→ GOAL OF THE EXERCISE:
Please write out the listing exactly, leaving each picture out.

→ ENTRIES SUPPLIED:
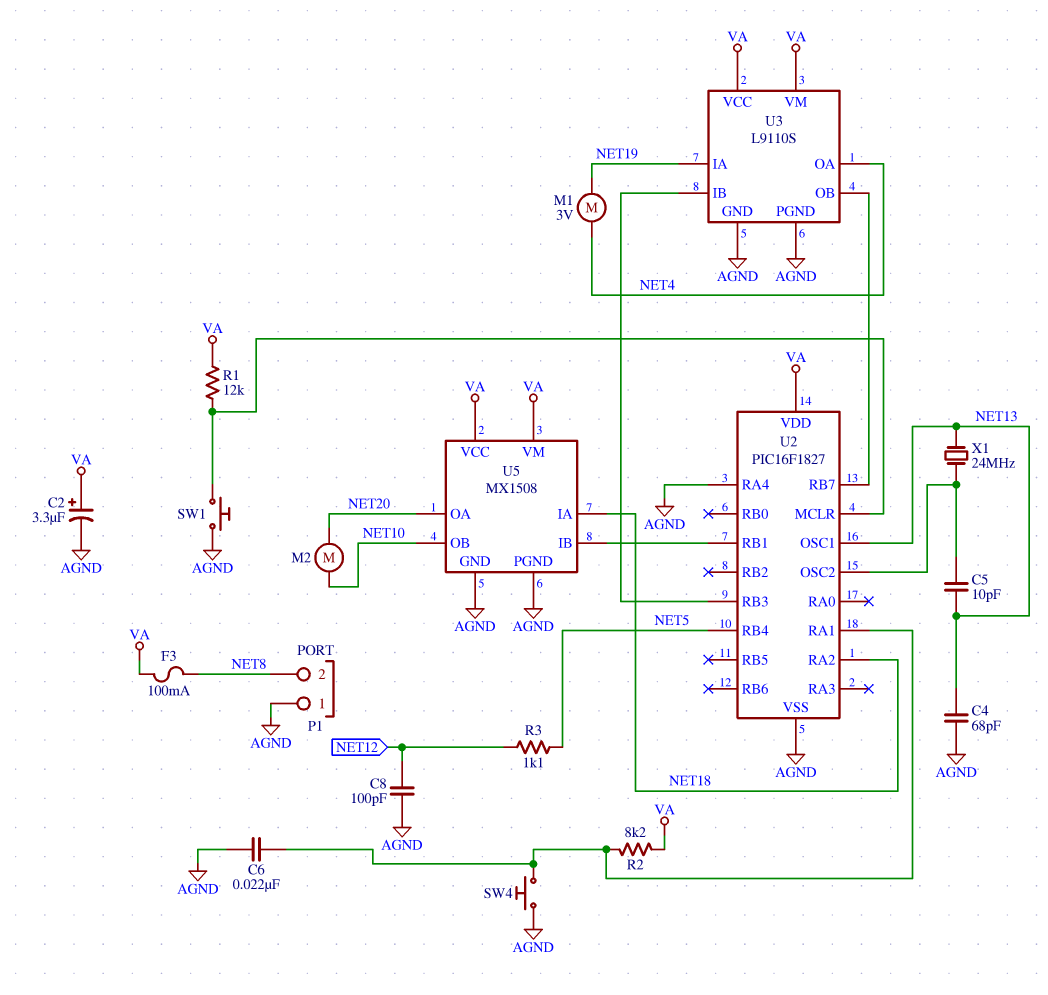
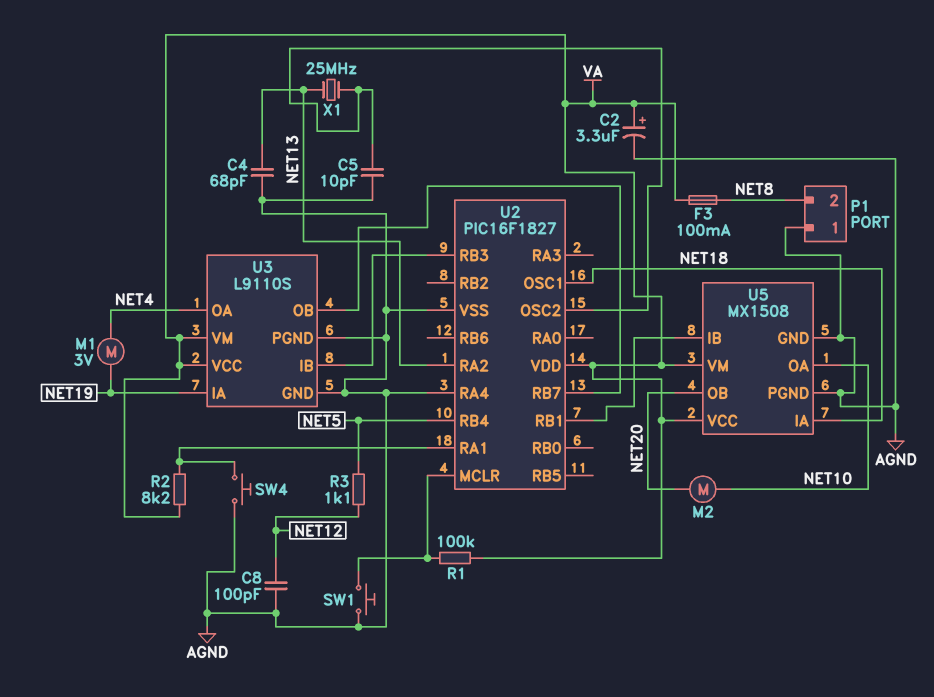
C5: 10pF (NET13, U2/OSC2) -> 10pF (AGND, U2/OSC2)
C6: 22nF (AGND, U2/RA1) -> none
R1: 12k (U2/MCLR, VA) -> 100k (U2/MCLR, VA)
U2 pin OSC1: NET13 -> NET18
U2 pin RA2: NET18 -> NET13
U5 pin OA: NET20 -> NET10
U5 pin OB: NET10 -> NET20
X1: 24MHz (NET13, U2/OSC2) -> 25MHz (NET13, U2/OSC2)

→ EXERCISE SOLUTION:
C5: 10pF (NET13, U2/OSC2) -> 10pF (AGND, U2/OSC2)
C6: 22nF (AGND, U2/RA1) -> none
R1: 12k (U2/MCLR, VA) -> 100k (U2/MCLR, VA)
U2 pin OSC1: NET13 -> NET18
U2 pin RA2: NET18 -> NET13
U5 pin OA: NET20 -> NET10
U5 pin OB: NET10 -> NET20
X1: 24MHz (NET13, U2/OSC2) -> 25MHz (NET13, U2/OSC2)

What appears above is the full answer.